==== Supplied data ====
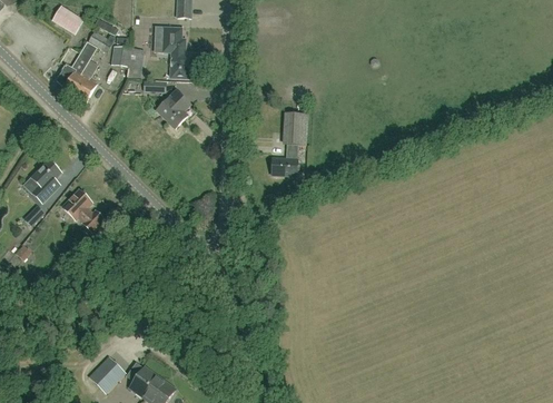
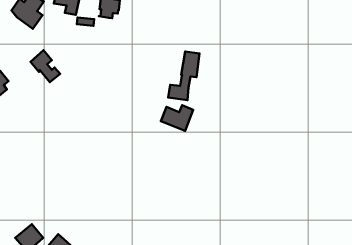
building: [157,90,189,128] -> none
building: none -> [161,105,193,131]
building: [63,190,103,232] -> [30,50,60,82]

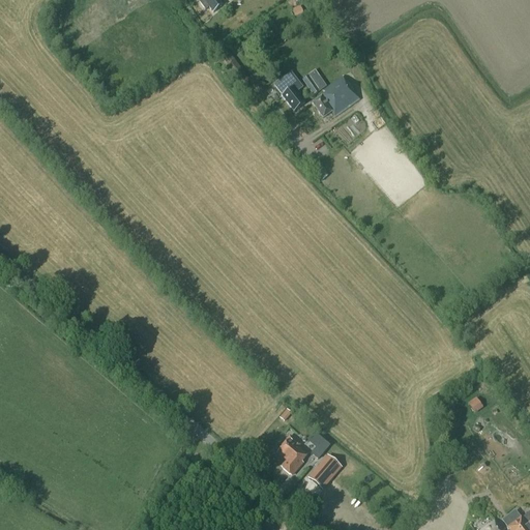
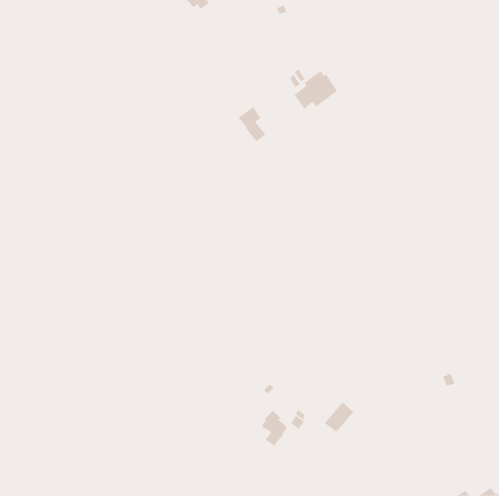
building: [274,70,304,109] -> [238,106,266,142]
building: [308,453,341,487] -> [324,401,354,433]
====
Exercise description: No pictures belong in the copy; quote exactly the lines from the line containing "building: none -> [161,105,193,131]" through the final line of the material, both ends included.

Output of the task:
building: none -> [161,105,193,131]
building: [63,190,103,232] -> [30,50,60,82]

building: [274,70,304,109] -> [238,106,266,142]
building: [308,453,341,487] -> [324,401,354,433]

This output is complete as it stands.